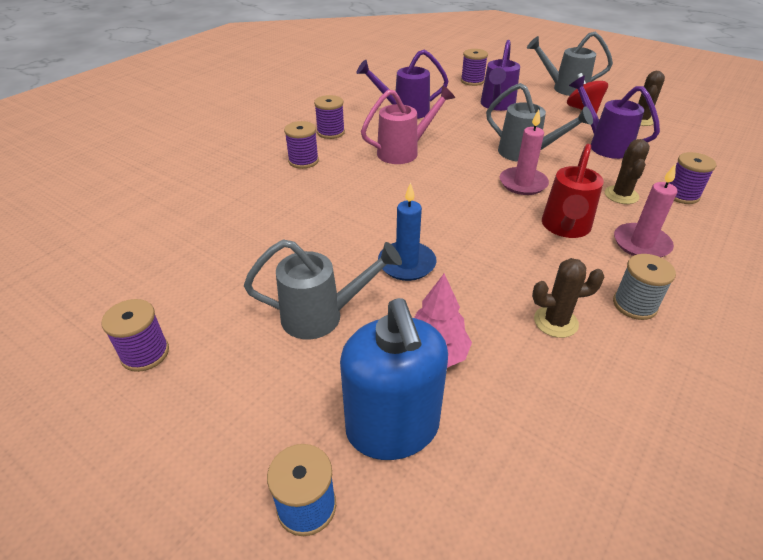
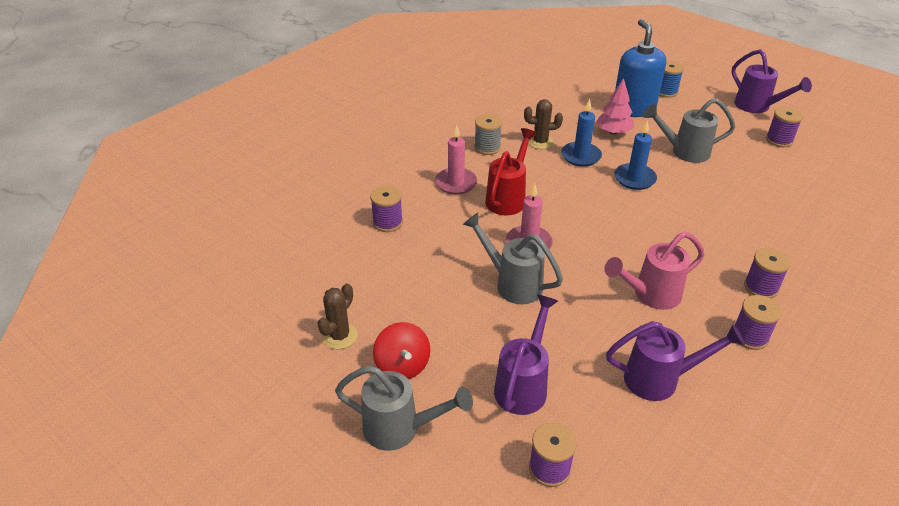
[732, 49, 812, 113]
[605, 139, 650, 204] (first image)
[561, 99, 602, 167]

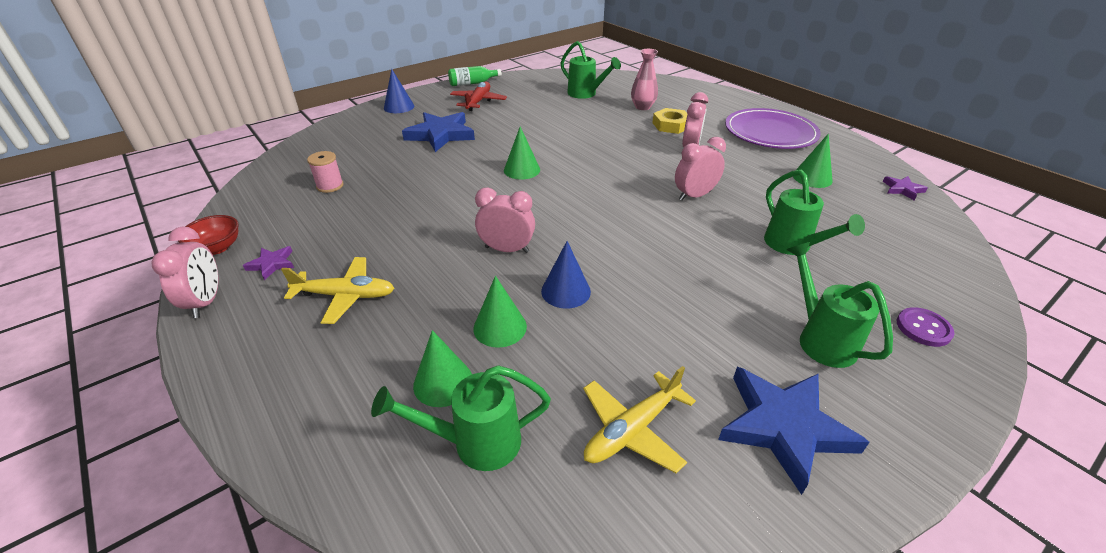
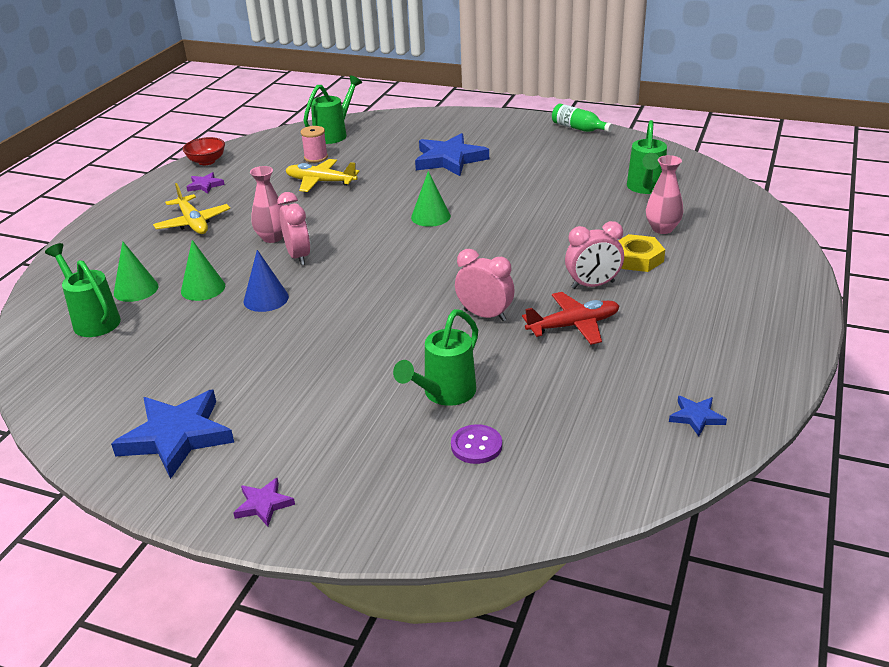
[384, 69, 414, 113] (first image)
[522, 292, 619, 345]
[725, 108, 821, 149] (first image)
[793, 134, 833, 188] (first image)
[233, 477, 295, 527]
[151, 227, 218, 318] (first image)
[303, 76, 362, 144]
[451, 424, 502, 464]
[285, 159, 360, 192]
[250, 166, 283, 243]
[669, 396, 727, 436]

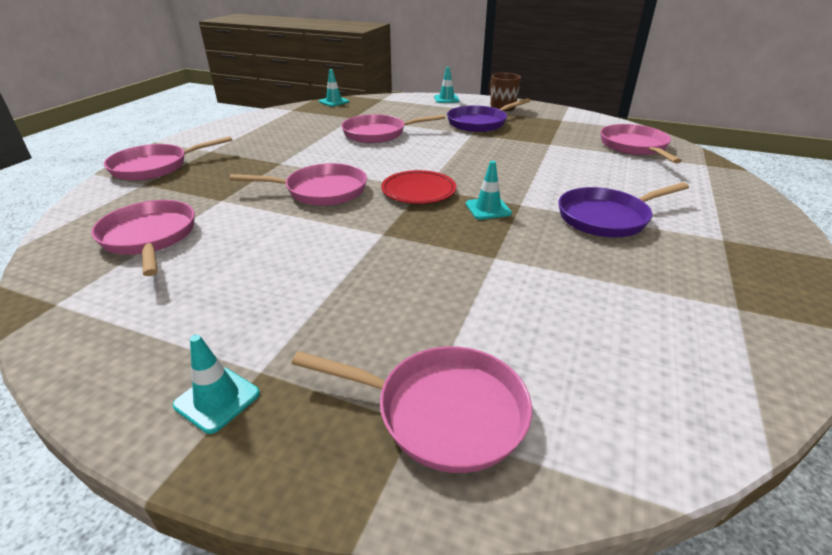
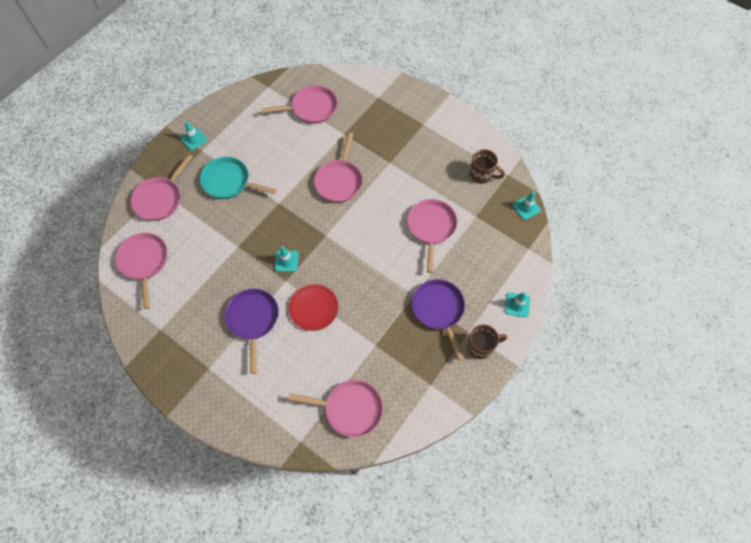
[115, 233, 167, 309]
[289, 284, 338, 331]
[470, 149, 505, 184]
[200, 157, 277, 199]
________________________________________
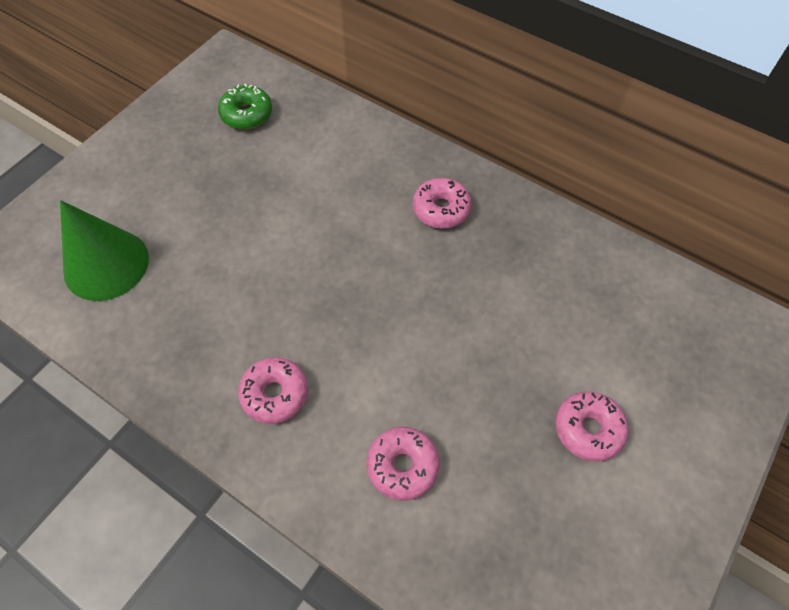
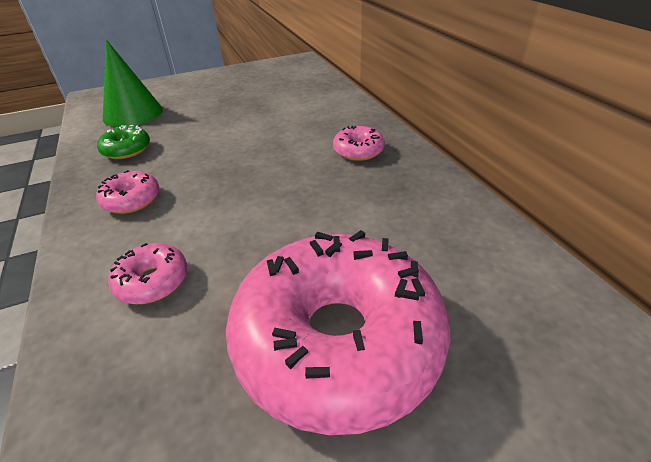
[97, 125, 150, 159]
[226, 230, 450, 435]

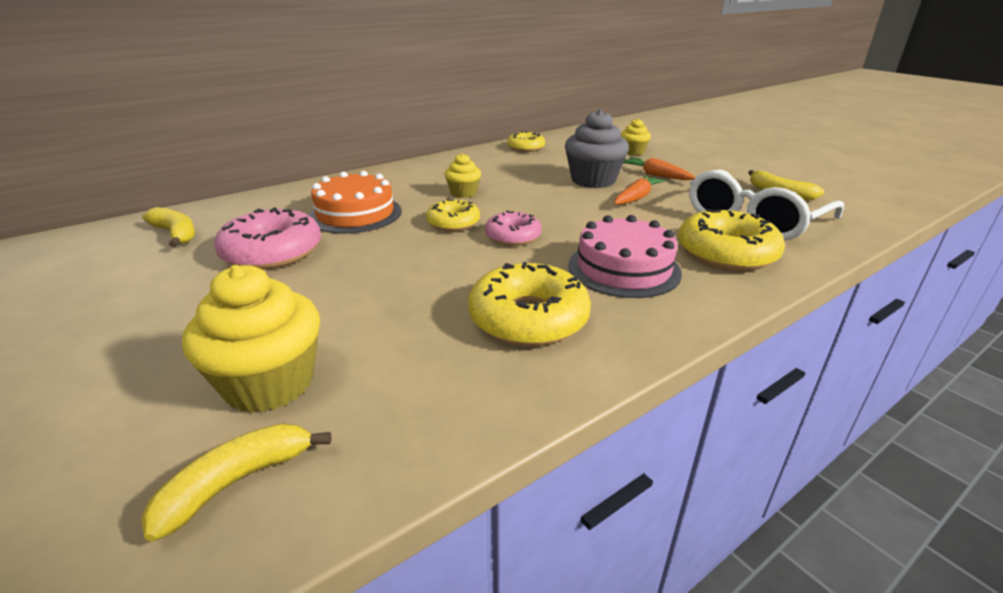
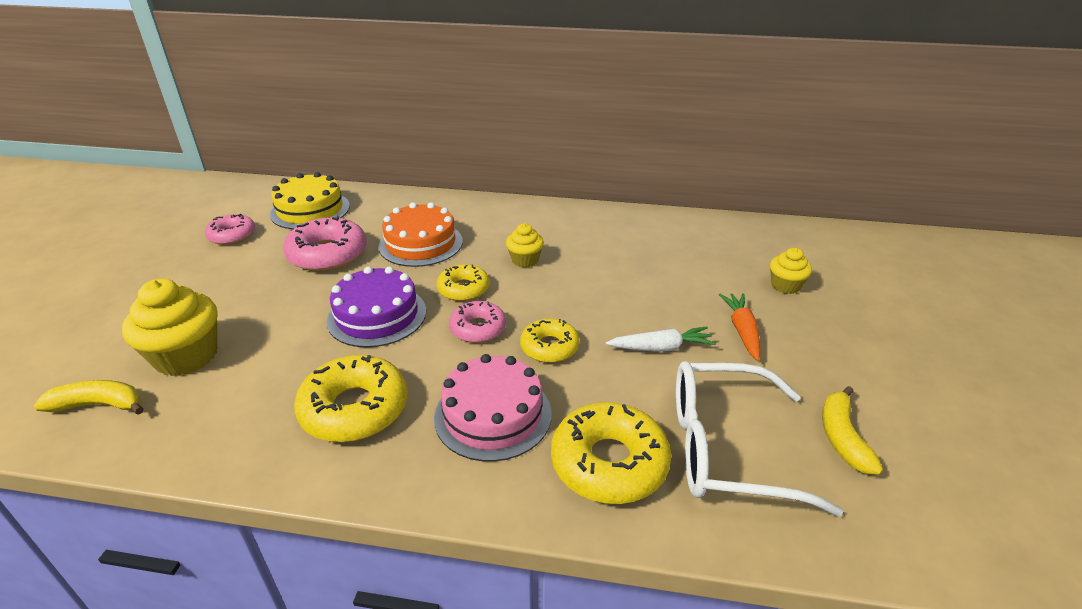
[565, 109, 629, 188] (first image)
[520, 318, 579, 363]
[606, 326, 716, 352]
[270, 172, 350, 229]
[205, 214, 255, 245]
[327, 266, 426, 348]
________________________________________
## The task:
Pull every line that holds the string "image" out of the records.

## Exercise response:
[605, 139, 650, 204] (first image)
[384, 69, 414, 113] (first image)
[725, 108, 821, 149] (first image)
[793, 134, 833, 188] (first image)
[151, 227, 218, 318] (first image)
[565, 109, 629, 188] (first image)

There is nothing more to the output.